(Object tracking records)
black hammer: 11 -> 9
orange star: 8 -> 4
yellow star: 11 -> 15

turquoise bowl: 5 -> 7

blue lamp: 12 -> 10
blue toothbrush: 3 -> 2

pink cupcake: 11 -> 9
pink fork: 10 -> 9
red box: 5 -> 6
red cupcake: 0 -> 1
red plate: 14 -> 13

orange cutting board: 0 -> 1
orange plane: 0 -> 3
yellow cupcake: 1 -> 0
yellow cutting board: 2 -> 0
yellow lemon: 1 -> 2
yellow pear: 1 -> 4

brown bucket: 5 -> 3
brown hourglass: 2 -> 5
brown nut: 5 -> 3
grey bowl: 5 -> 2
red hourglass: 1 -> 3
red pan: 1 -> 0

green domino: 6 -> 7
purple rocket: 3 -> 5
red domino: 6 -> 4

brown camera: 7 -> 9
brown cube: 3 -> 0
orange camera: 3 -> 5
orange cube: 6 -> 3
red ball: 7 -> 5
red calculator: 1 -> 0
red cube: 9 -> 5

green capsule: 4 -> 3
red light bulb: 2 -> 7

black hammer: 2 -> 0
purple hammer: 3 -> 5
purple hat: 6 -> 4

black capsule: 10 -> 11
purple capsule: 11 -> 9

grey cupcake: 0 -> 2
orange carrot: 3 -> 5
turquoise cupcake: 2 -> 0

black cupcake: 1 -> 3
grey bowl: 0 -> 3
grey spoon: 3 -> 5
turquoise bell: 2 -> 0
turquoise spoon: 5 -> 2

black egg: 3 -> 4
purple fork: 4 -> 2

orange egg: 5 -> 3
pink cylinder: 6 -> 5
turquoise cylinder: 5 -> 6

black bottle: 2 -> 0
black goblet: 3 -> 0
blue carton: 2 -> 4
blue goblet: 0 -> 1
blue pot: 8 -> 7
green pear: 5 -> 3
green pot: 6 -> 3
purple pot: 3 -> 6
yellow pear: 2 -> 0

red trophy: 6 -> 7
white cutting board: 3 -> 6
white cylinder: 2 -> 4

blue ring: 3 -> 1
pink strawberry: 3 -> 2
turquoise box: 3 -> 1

TASK REQUIREMENTS:
Without altering a single word, reproduce the entries above.

WORKED SOLUTION:
black hammer: 11 -> 9
orange star: 8 -> 4
yellow star: 11 -> 15

turquoise bowl: 5 -> 7

blue lamp: 12 -> 10
blue toothbrush: 3 -> 2

pink cupcake: 11 -> 9
pink fork: 10 -> 9
red box: 5 -> 6
red cupcake: 0 -> 1
red plate: 14 -> 13

orange cutting board: 0 -> 1
orange plane: 0 -> 3
yellow cupcake: 1 -> 0
yellow cutting board: 2 -> 0
yellow lemon: 1 -> 2
yellow pear: 1 -> 4

brown bucket: 5 -> 3
brown hourglass: 2 -> 5
brown nut: 5 -> 3
grey bowl: 5 -> 2
red hourglass: 1 -> 3
red pan: 1 -> 0

green domino: 6 -> 7
purple rocket: 3 -> 5
red domino: 6 -> 4

brown camera: 7 -> 9
brown cube: 3 -> 0
orange camera: 3 -> 5
orange cube: 6 -> 3
red ball: 7 -> 5
red calculator: 1 -> 0
red cube: 9 -> 5

green capsule: 4 -> 3
red light bulb: 2 -> 7

black hammer: 2 -> 0
purple hammer: 3 -> 5
purple hat: 6 -> 4

black capsule: 10 -> 11
purple capsule: 11 -> 9

grey cupcake: 0 -> 2
orange carrot: 3 -> 5
turquoise cupcake: 2 -> 0

black cupcake: 1 -> 3
grey bowl: 0 -> 3
grey spoon: 3 -> 5
turquoise bell: 2 -> 0
turquoise spoon: 5 -> 2

black egg: 3 -> 4
purple fork: 4 -> 2

orange egg: 5 -> 3
pink cylinder: 6 -> 5
turquoise cylinder: 5 -> 6

black bottle: 2 -> 0
black goblet: 3 -> 0
blue carton: 2 -> 4
blue goblet: 0 -> 1
blue pot: 8 -> 7
green pear: 5 -> 3
green pot: 6 -> 3
purple pot: 3 -> 6
yellow pear: 2 -> 0

red trophy: 6 -> 7
white cutting board: 3 -> 6
white cylinder: 2 -> 4

blue ring: 3 -> 1
pink strawberry: 3 -> 2
turquoise box: 3 -> 1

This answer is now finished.